> [Information shown]:
------------------------------
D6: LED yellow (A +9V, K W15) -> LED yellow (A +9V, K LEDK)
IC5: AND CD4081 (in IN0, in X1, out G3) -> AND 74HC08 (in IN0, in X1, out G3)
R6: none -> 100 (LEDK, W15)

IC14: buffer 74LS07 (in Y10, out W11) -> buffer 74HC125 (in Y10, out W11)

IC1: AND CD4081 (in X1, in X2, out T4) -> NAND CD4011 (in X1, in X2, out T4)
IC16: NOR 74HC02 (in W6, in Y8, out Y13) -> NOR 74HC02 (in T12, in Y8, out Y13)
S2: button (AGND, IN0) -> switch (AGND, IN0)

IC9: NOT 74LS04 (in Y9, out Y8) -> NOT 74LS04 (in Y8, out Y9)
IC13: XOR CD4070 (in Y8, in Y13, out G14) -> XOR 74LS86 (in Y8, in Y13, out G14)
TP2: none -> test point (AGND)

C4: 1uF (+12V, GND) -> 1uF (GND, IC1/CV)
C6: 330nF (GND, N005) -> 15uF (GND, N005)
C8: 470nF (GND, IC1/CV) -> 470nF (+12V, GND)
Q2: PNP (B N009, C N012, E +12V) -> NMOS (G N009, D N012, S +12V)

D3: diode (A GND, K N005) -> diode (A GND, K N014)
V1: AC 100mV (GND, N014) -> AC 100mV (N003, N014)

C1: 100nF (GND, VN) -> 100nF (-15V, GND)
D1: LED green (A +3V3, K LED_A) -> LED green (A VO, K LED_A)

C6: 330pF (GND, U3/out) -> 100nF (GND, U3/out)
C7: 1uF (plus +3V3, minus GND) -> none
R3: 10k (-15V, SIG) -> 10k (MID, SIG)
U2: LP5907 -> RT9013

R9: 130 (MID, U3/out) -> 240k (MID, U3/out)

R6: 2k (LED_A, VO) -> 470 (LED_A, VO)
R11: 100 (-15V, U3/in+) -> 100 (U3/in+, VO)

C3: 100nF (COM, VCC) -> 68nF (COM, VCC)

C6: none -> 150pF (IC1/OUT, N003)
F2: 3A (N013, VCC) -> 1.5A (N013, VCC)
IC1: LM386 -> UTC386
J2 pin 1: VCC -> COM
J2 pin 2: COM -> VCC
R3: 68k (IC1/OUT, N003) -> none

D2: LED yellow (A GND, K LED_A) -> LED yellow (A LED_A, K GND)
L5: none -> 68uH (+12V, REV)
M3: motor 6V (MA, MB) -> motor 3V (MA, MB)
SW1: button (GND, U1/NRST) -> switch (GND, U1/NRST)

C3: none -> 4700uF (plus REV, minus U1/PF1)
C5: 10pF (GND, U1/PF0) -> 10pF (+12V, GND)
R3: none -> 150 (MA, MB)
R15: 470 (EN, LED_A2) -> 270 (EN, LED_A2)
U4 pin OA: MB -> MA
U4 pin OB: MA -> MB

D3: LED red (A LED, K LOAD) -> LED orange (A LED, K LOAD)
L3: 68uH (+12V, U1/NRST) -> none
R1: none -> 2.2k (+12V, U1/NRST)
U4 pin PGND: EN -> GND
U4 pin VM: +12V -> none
------------------------------
Every line between the one holding "U4 pin OA: MB -> MA" and the end of the listing above, inclusive, must be transcribed exactly; omit all others.

> [Response]:
U4 pin OA: MB -> MA
U4 pin OB: MA -> MB

D3: LED red (A LED, K LOAD) -> LED orange (A LED, K LOAD)
L3: 68uH (+12V, U1/NRST) -> none
R1: none -> 2.2k (+12V, U1/NRST)
U4 pin PGND: EN -> GND
U4 pin VM: +12V -> none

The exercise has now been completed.